── Data section ──
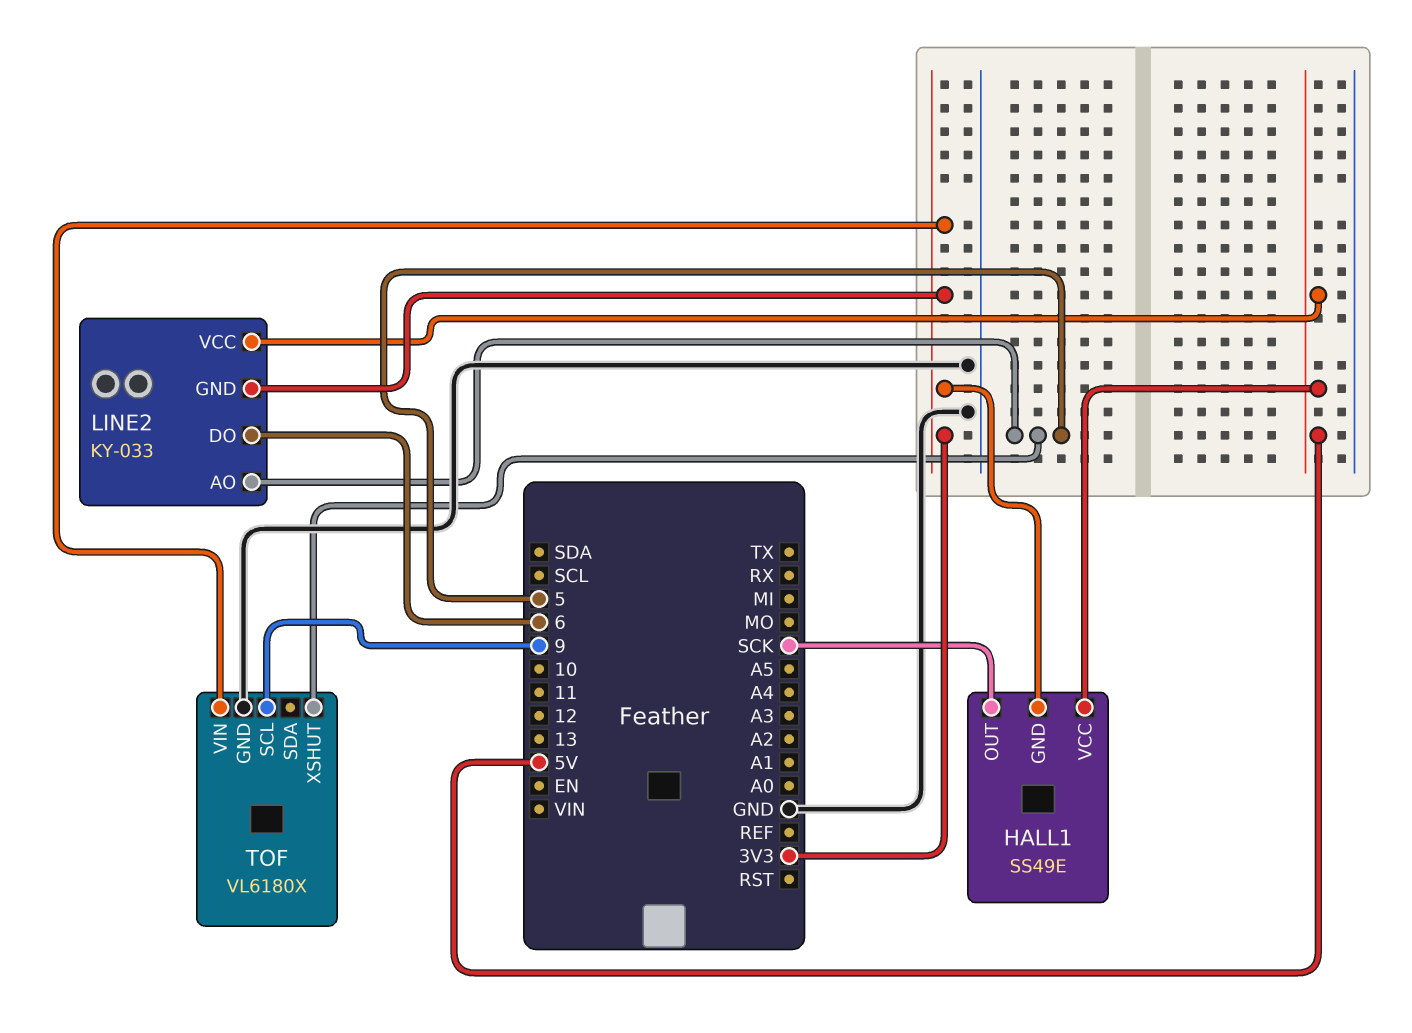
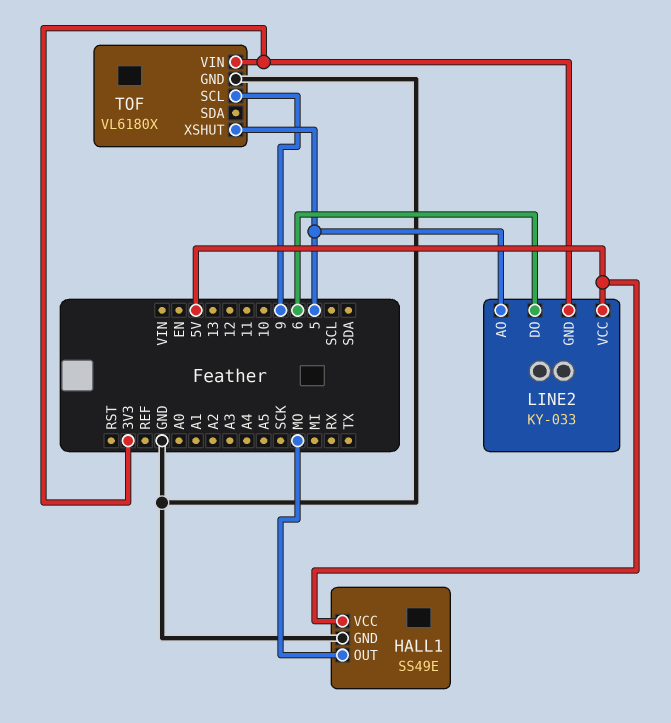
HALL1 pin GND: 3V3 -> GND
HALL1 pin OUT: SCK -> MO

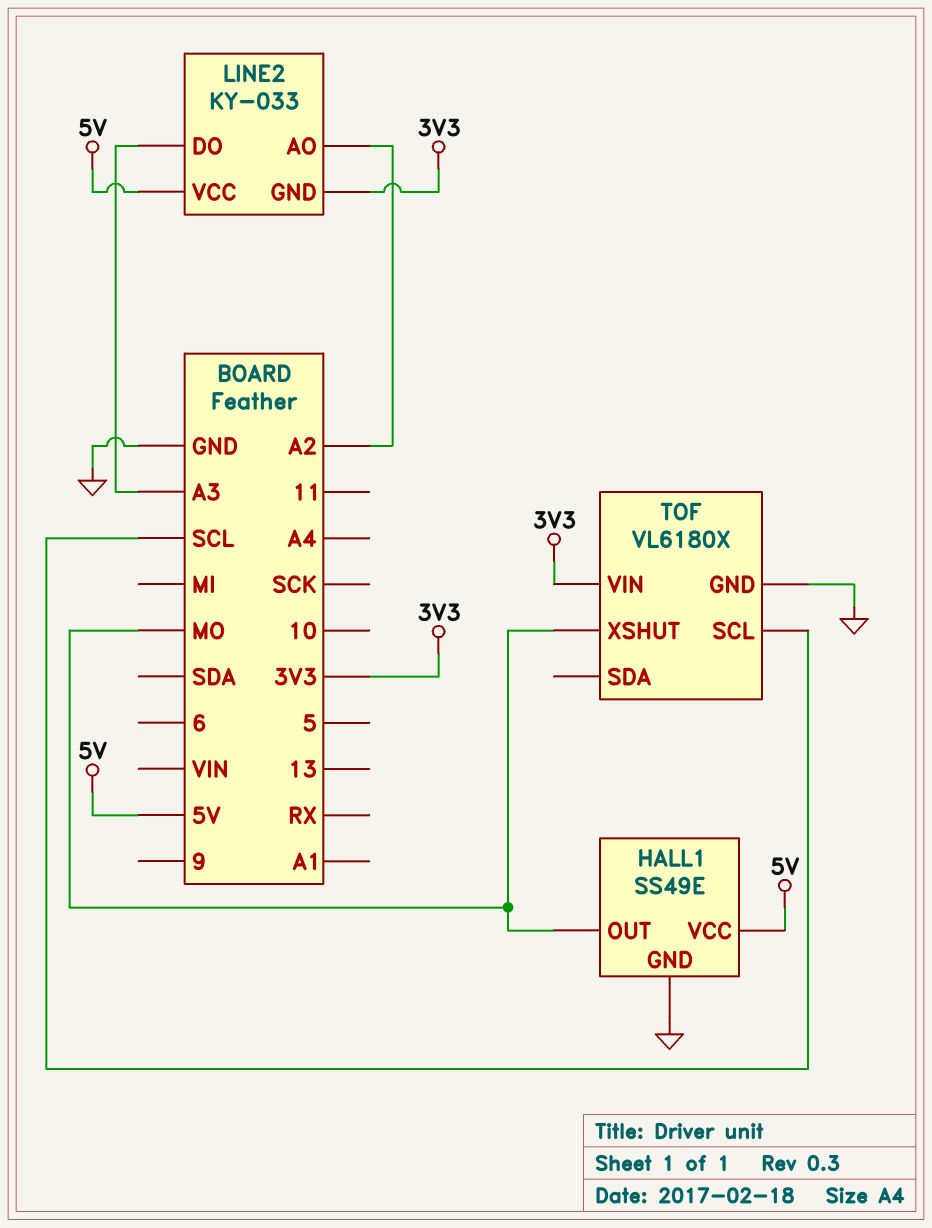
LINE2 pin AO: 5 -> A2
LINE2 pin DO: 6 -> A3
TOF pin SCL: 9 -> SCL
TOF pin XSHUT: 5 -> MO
───
── Data section ──
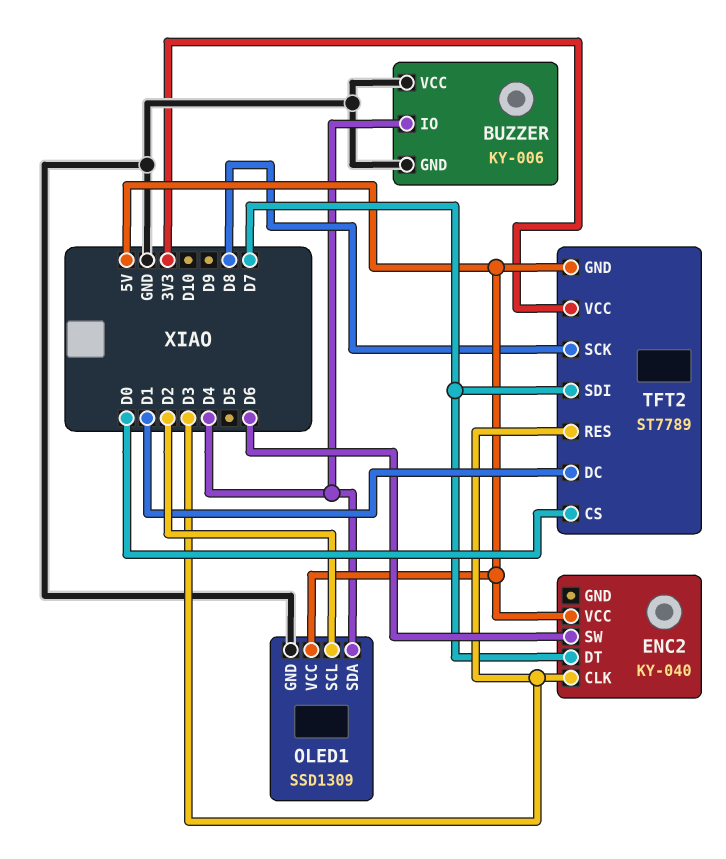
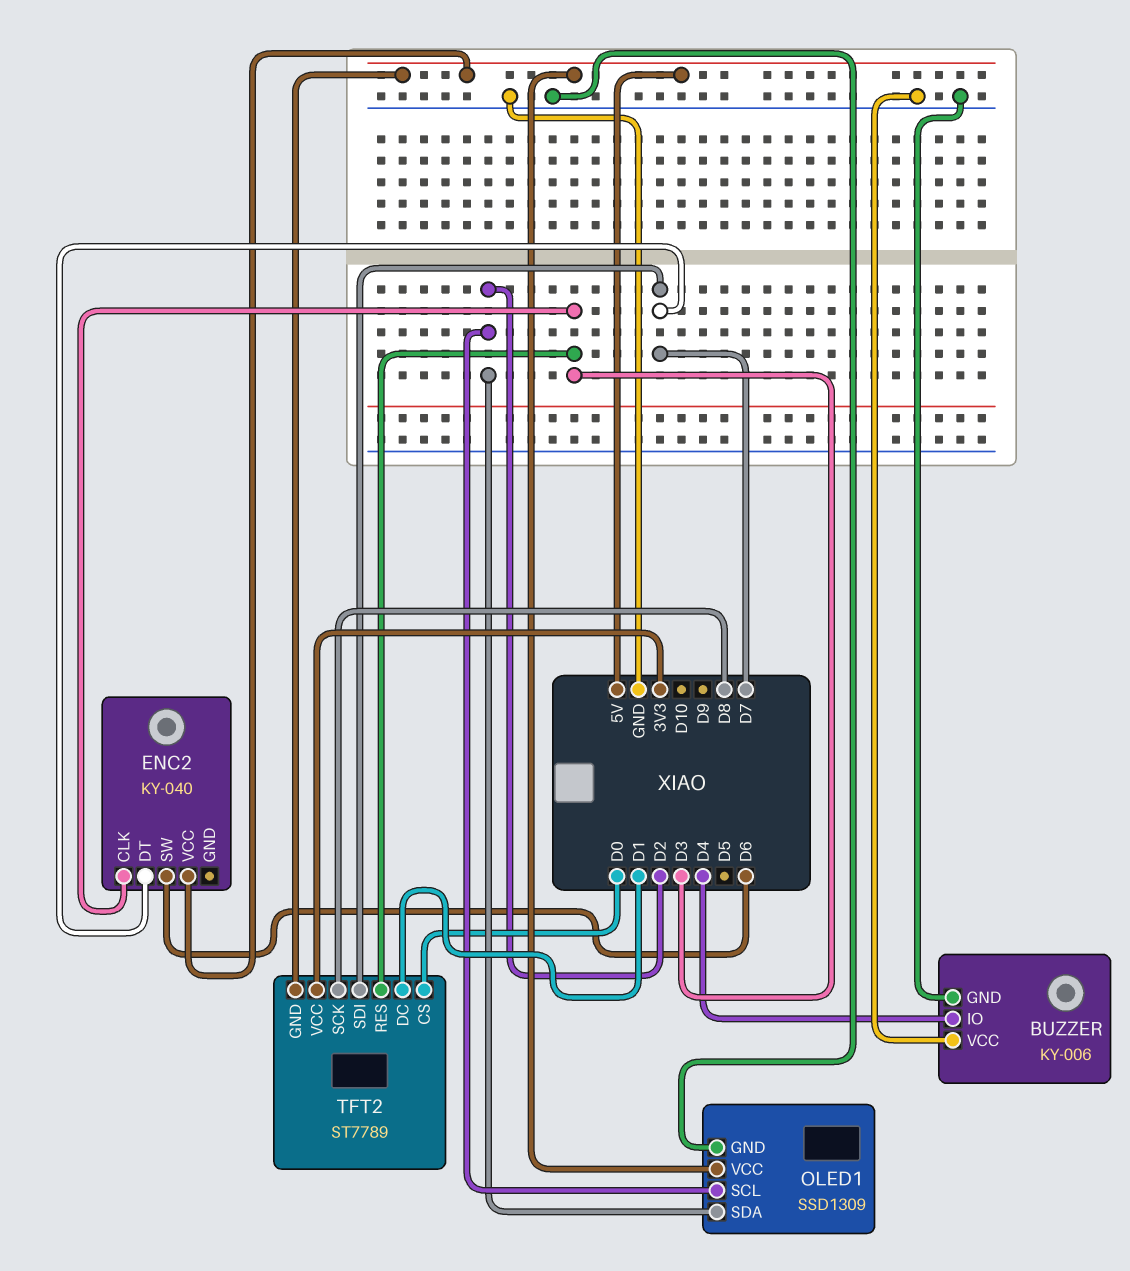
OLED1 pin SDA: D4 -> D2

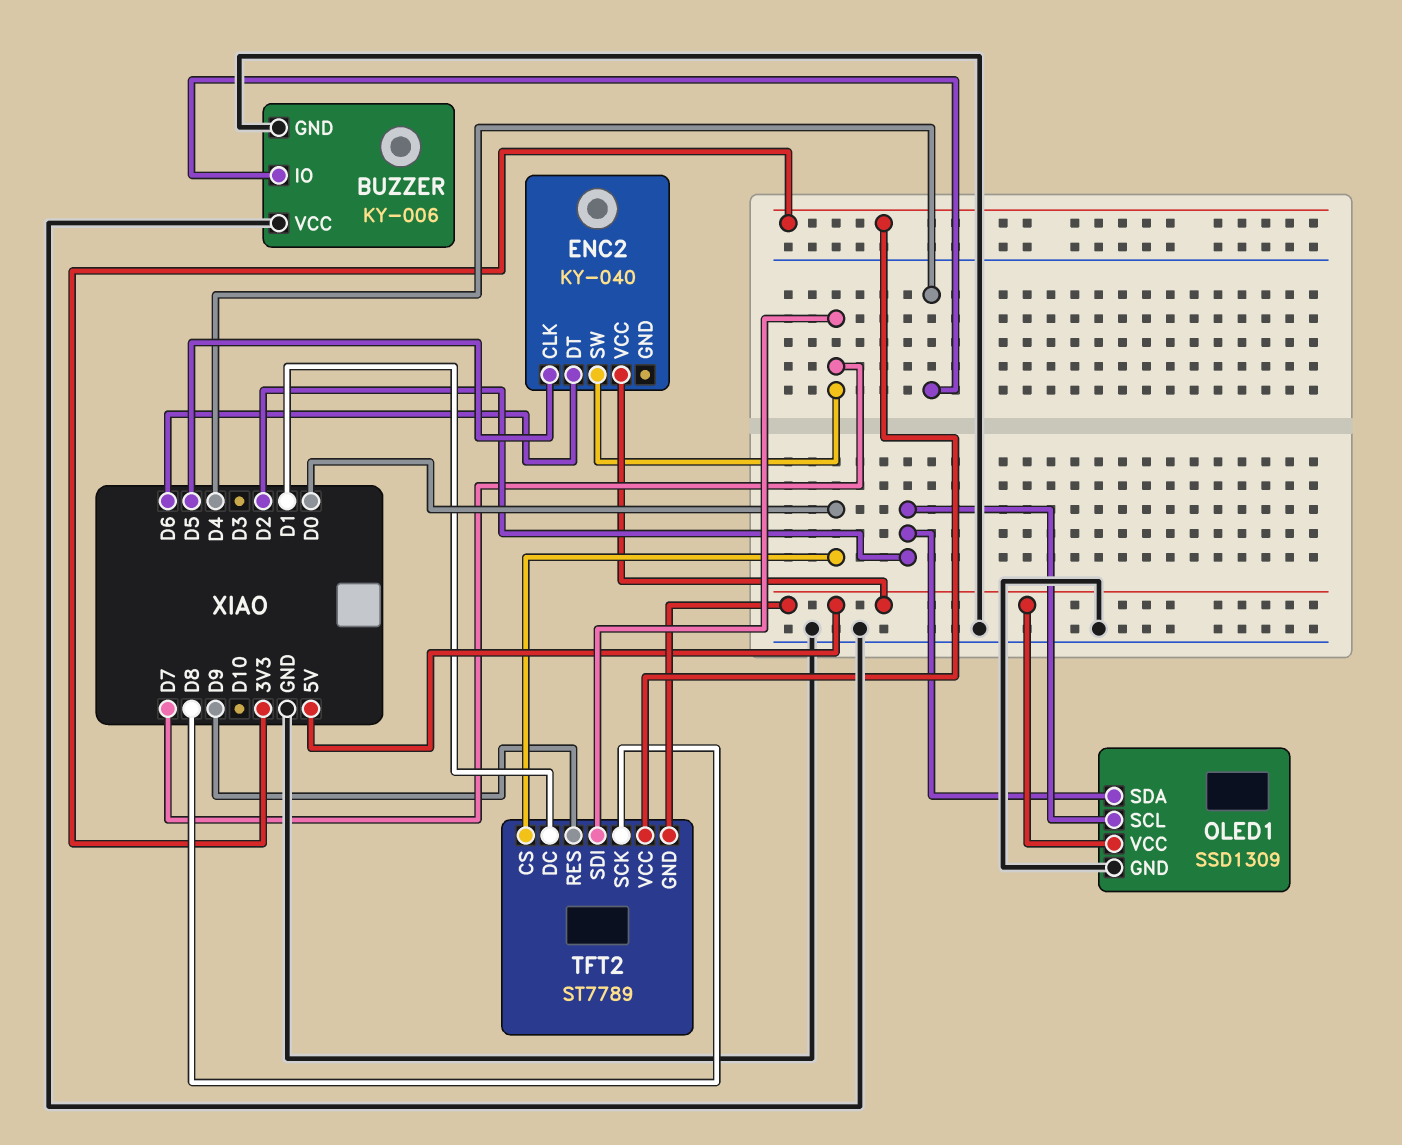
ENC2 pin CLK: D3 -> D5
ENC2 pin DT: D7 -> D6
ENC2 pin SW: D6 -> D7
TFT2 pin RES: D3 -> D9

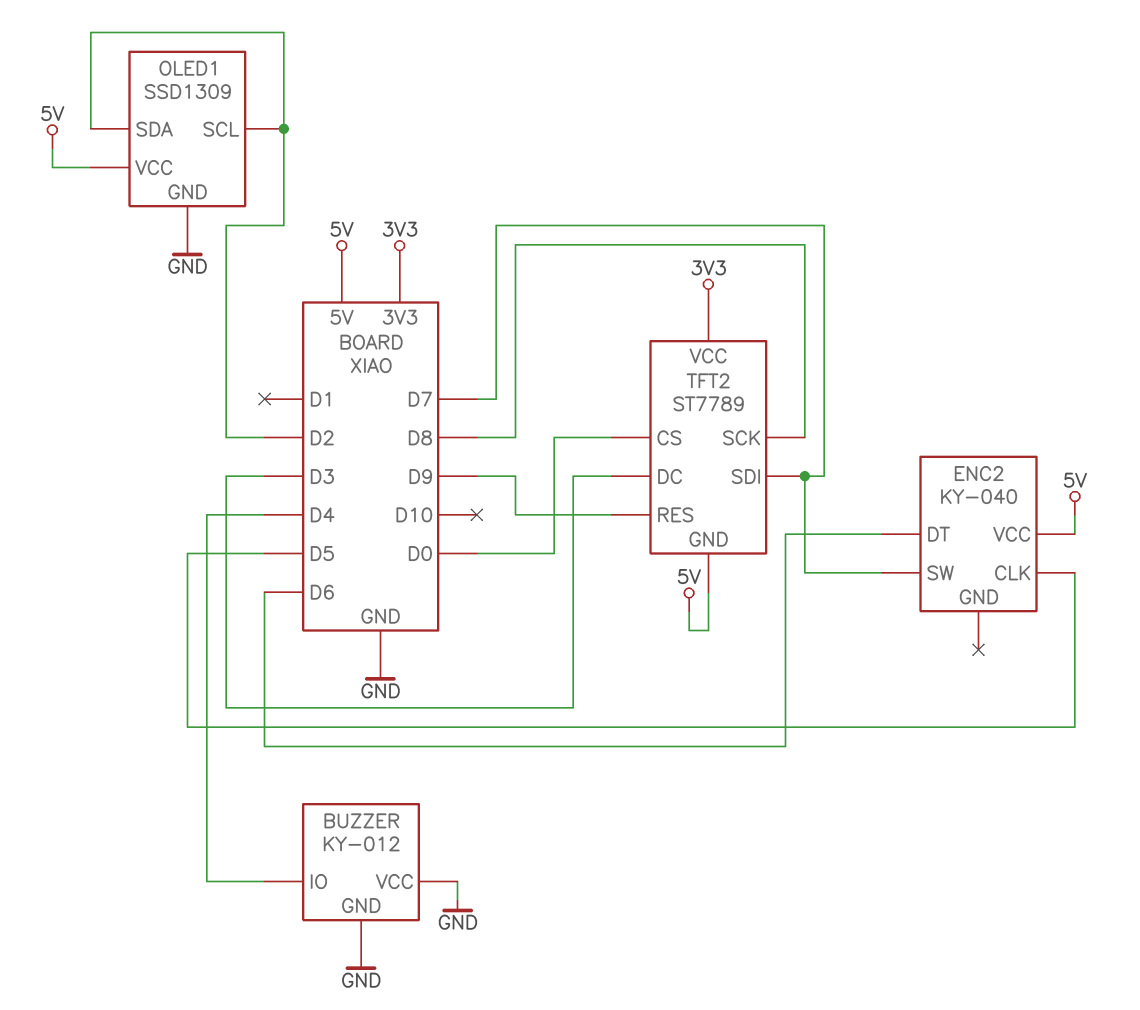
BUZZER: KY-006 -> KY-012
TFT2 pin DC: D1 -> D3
───
**Task description**
Looking above, find the stretch of lines that opens with the one holding "HALL1 pin GND: 3V3 -> GND" and closes with the one holding "TOF pin XSHUT: 5 -> MO". Copy it exactly, pictures excluded.

**Task answer**
HALL1 pin GND: 3V3 -> GND
HALL1 pin OUT: SCK -> MO

LINE2 pin AO: 5 -> A2
LINE2 pin DO: 6 -> A3
TOF pin SCL: 9 -> SCL
TOF pin XSHUT: 5 -> MO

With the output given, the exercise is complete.